Start of SUPPLIED DATA

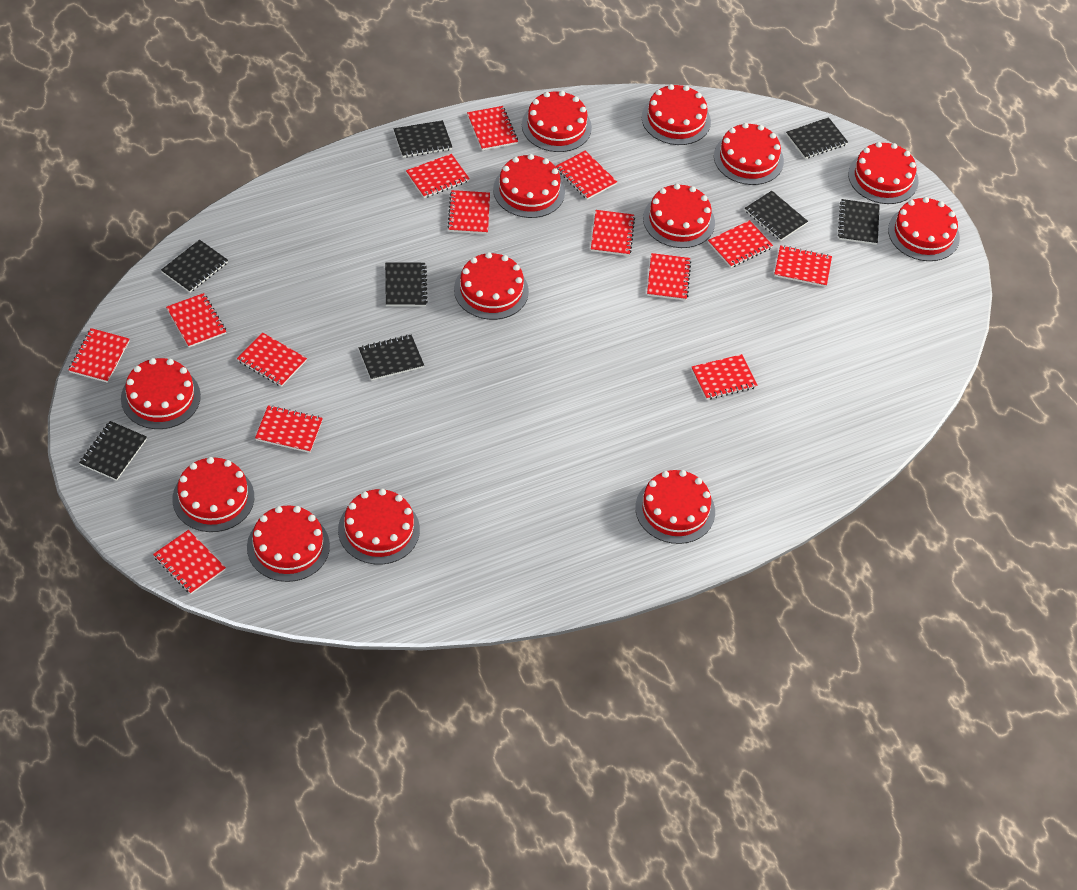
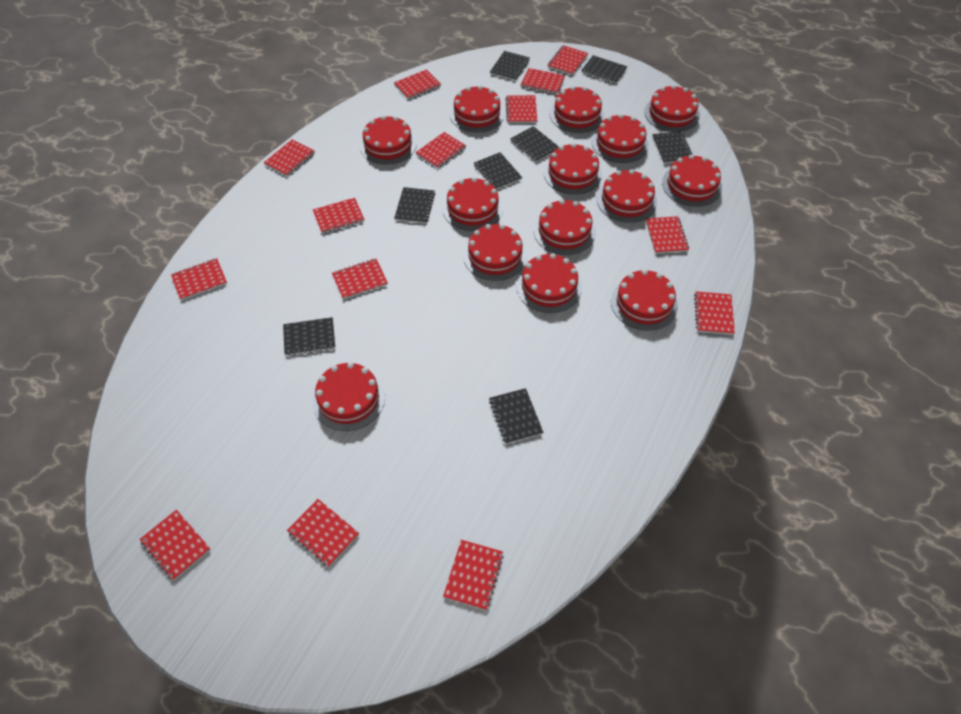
red cake: 13 -> 14

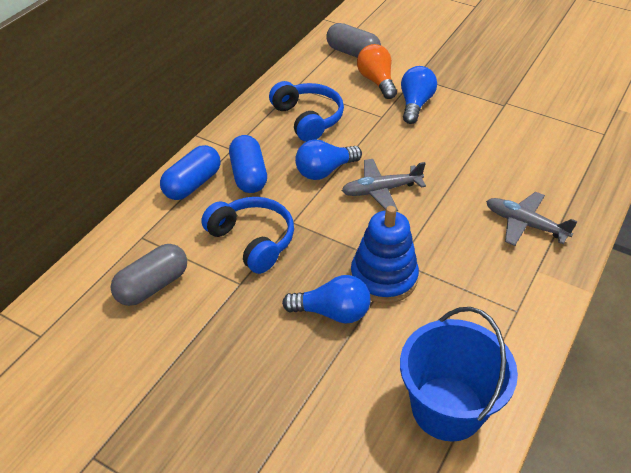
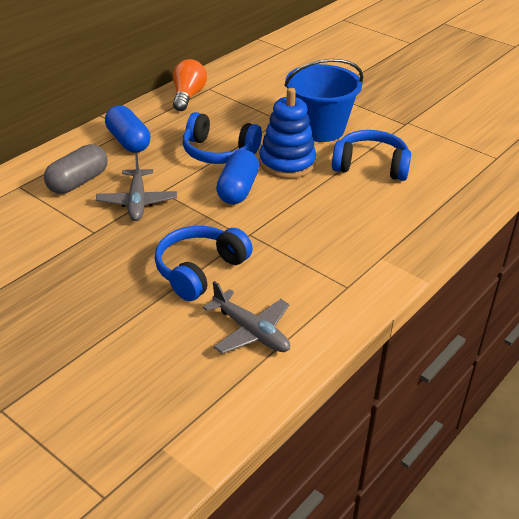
blue headphones: 2 -> 3
blue light bulb: 3 -> 0
grey capsule: 2 -> 1

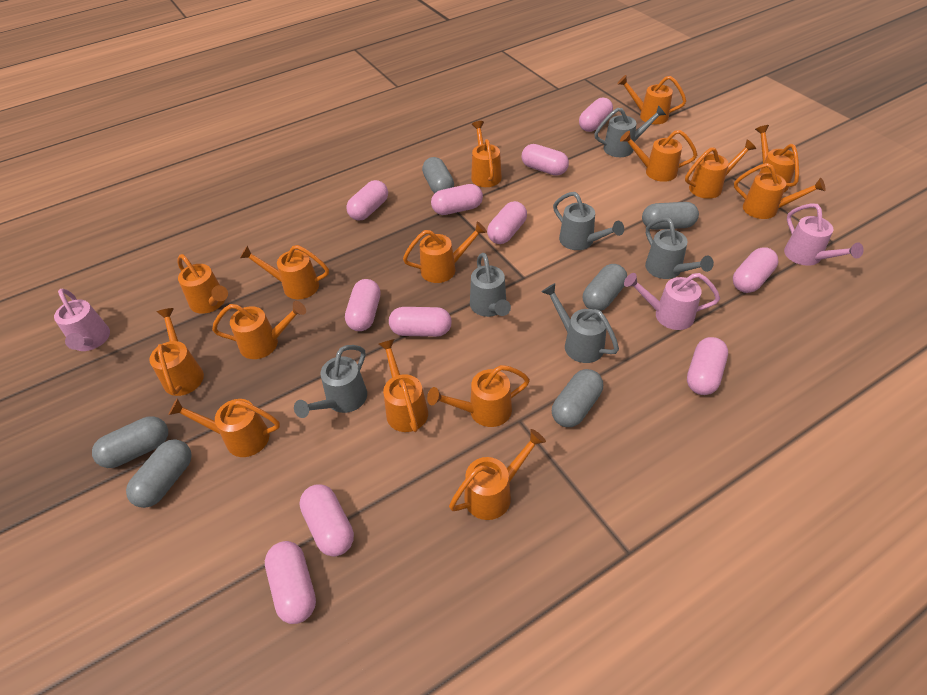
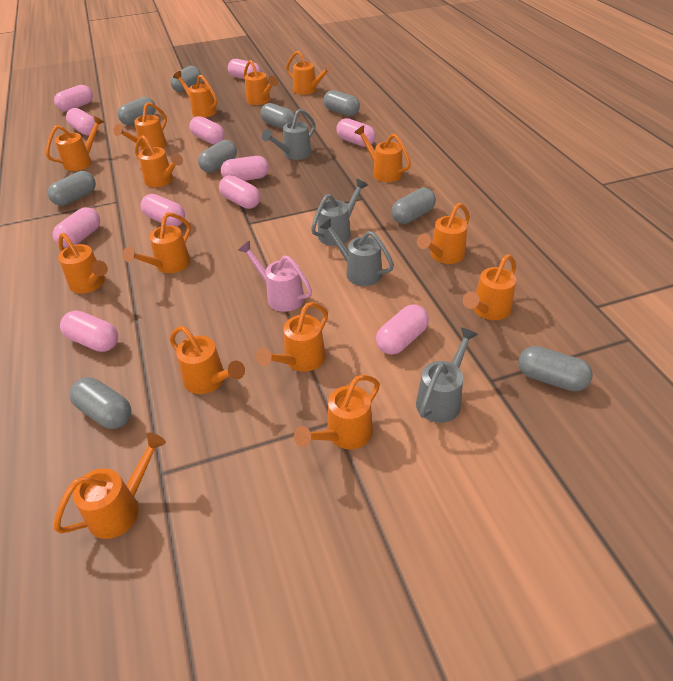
grey capsule: 6 -> 9
grey watering can: 6 -> 4
pink watering can: 3 -> 1

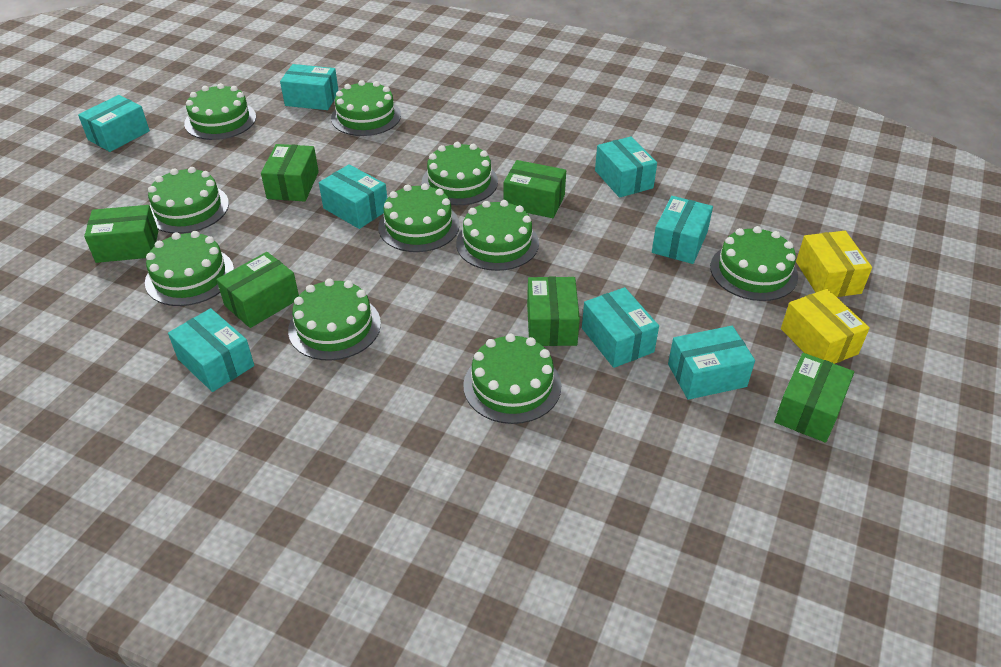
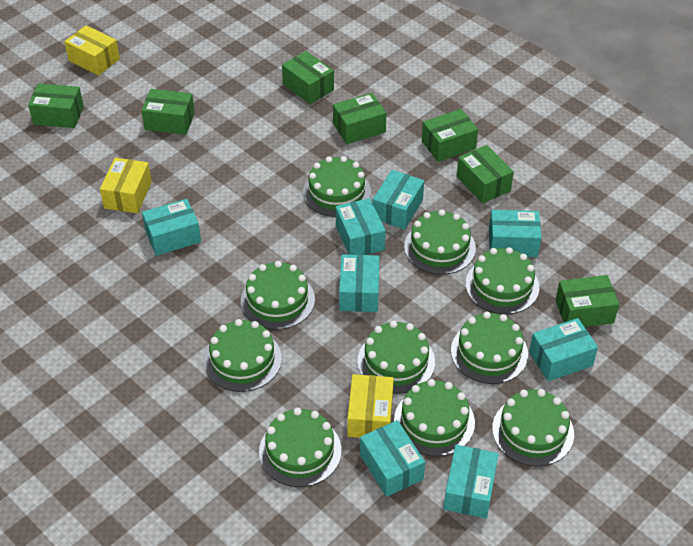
green box: 6 -> 7
yellow box: 2 -> 3

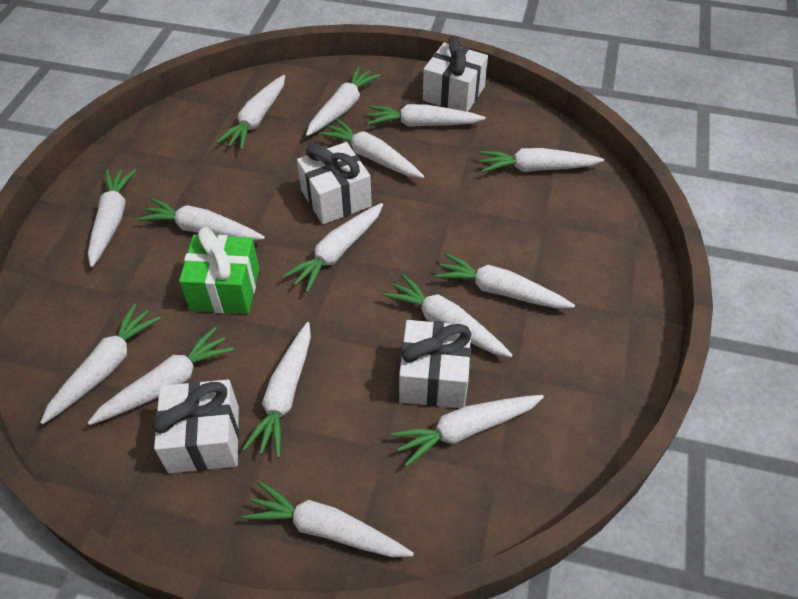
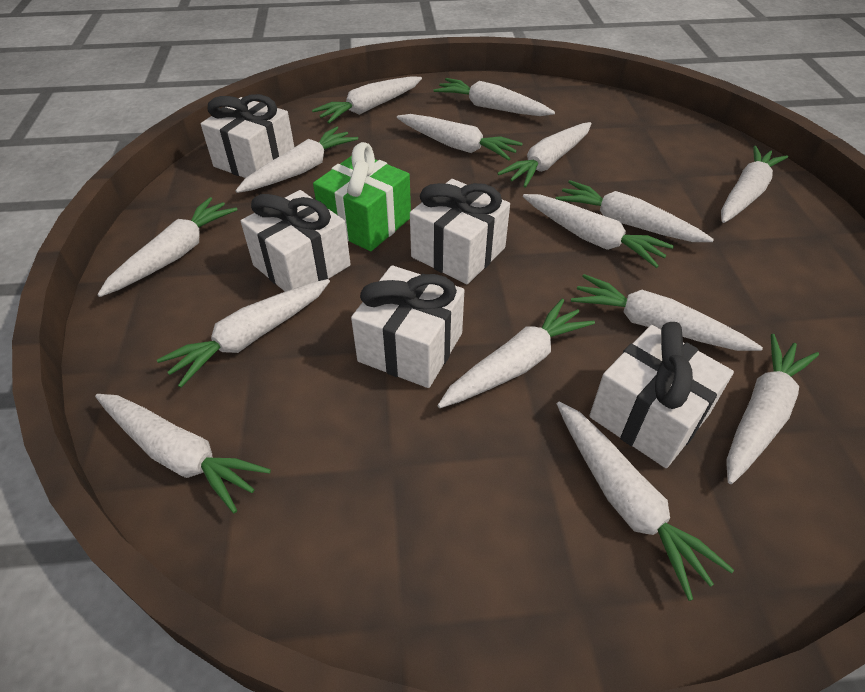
white gift: 4 -> 5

End of SUPPLIED DATA

WHAT THIS TASK INVOLVES:
Reproduce the complete set of records verbatim and omit the pictures.

RESPONSE AREA:
red cake: 13 -> 14

blue headphones: 2 -> 3
blue light bulb: 3 -> 0
grey capsule: 2 -> 1

grey capsule: 6 -> 9
grey watering can: 6 -> 4
pink watering can: 3 -> 1

green box: 6 -> 7
yellow box: 2 -> 3

white gift: 4 -> 5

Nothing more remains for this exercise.